Copy the data exactly, pictures aside.

(PROVIDED RECORDS)

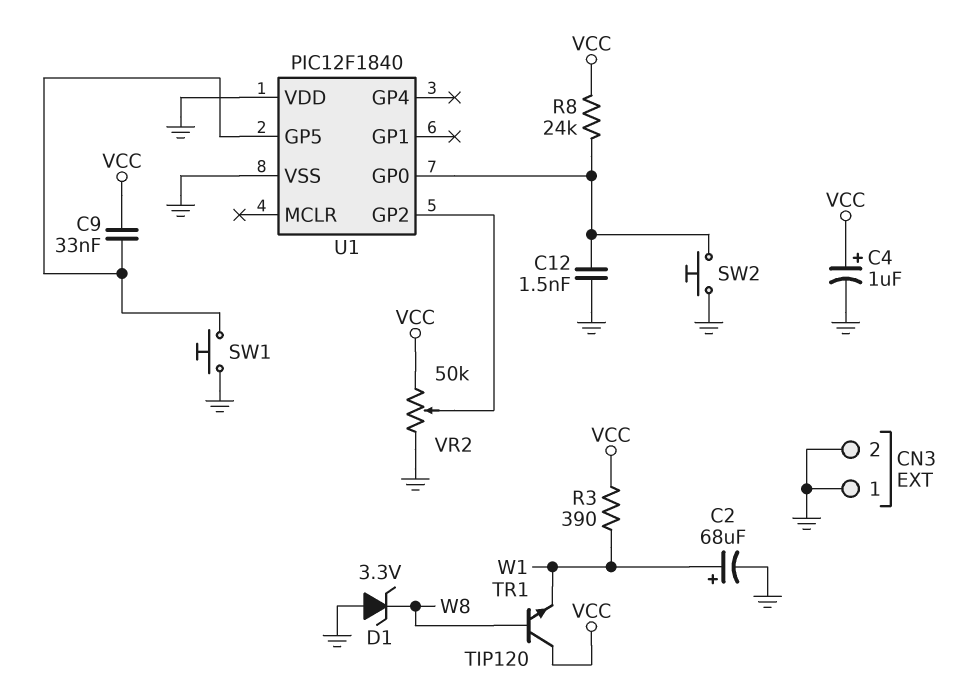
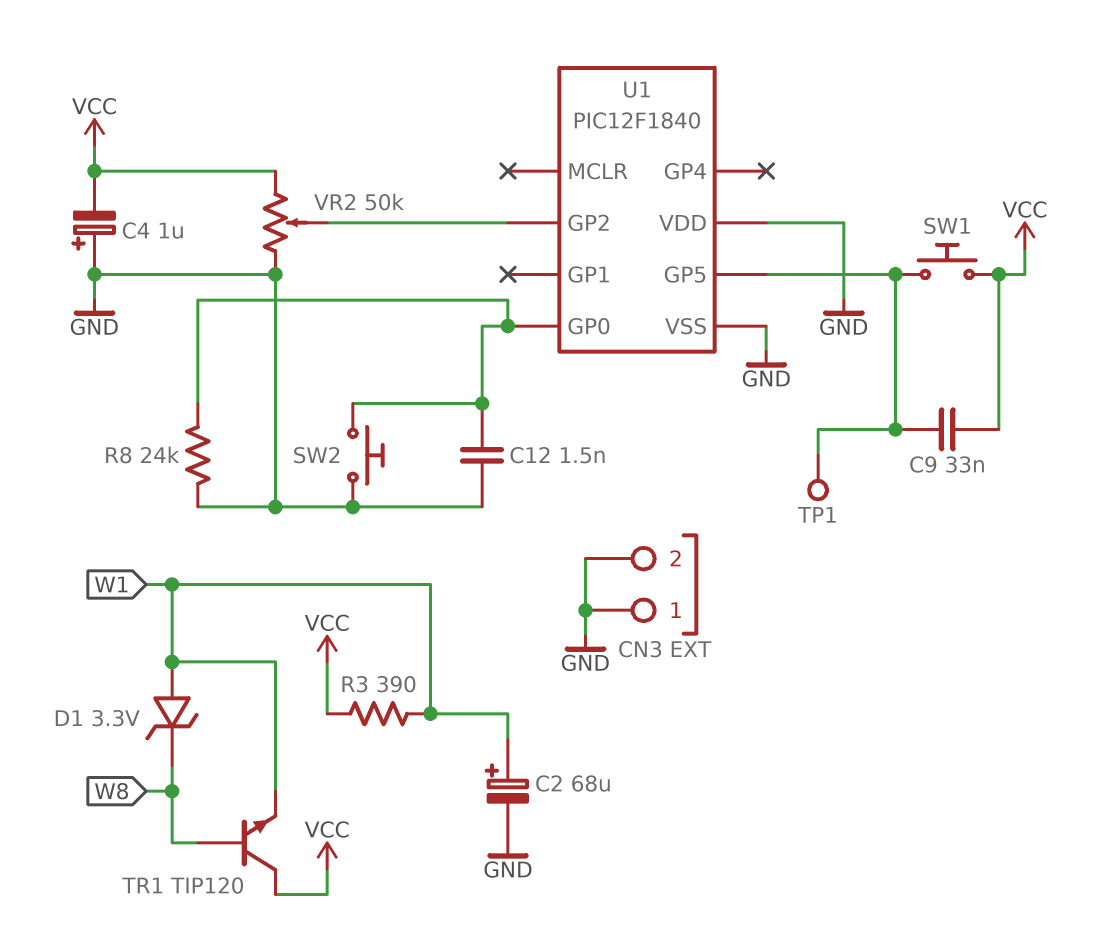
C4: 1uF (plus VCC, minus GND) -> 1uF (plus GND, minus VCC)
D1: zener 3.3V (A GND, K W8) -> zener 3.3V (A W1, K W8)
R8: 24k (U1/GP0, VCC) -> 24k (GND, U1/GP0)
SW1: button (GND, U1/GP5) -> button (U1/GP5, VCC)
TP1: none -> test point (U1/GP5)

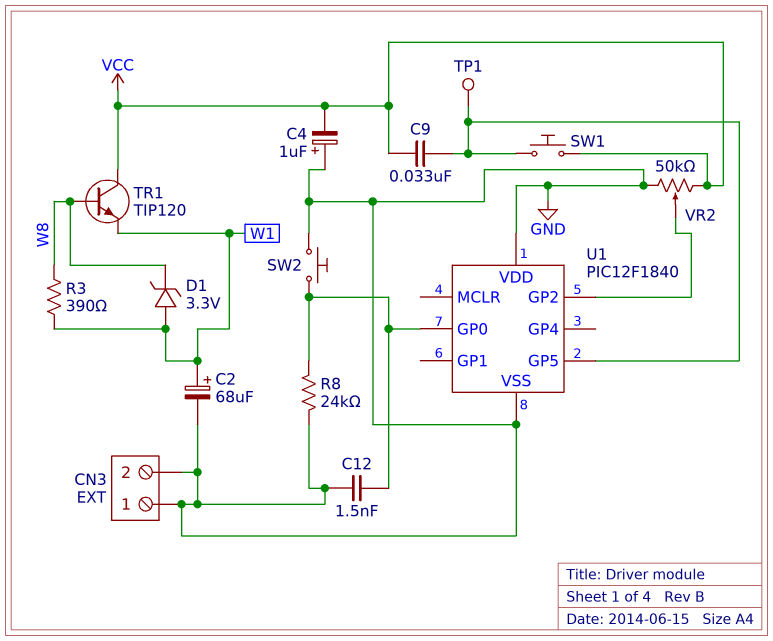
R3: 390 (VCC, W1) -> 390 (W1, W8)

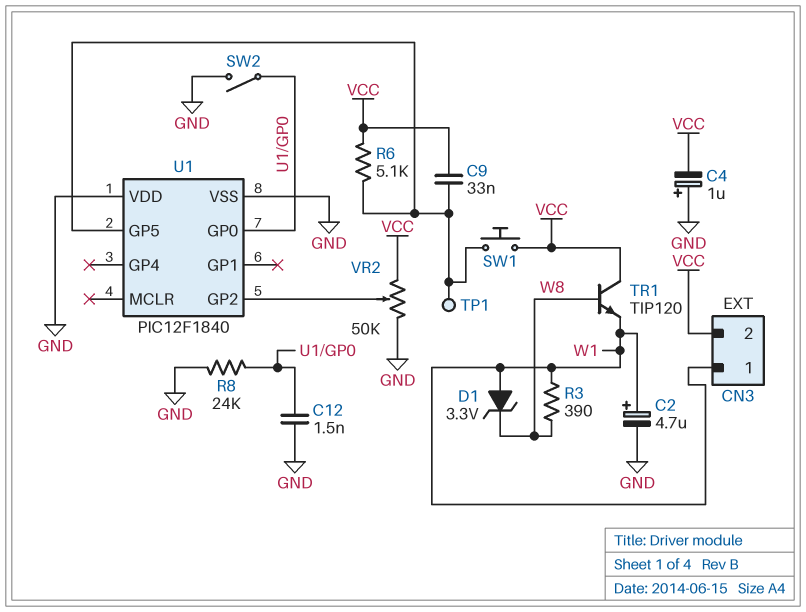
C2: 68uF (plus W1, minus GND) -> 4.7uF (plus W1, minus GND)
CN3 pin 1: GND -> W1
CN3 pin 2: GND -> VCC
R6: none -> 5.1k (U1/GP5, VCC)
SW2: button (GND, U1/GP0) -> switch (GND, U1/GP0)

(End PROVIDED RECORDS)

EXERCISE RESPONSE |
C4: 1uF (plus VCC, minus GND) -> 1uF (plus GND, minus VCC)
D1: zener 3.3V (A GND, K W8) -> zener 3.3V (A W1, K W8)
R8: 24k (U1/GP0, VCC) -> 24k (GND, U1/GP0)
SW1: button (GND, U1/GP5) -> button (U1/GP5, VCC)
TP1: none -> test point (U1/GP5)

R3: 390 (VCC, W1) -> 390 (W1, W8)

C2: 68uF (plus W1, minus GND) -> 4.7uF (plus W1, minus GND)
CN3 pin 1: GND -> W1
CN3 pin 2: GND -> VCC
R6: none -> 5.1k (U1/GP5, VCC)
SW2: button (GND, U1/GP0) -> switch (GND, U1/GP0)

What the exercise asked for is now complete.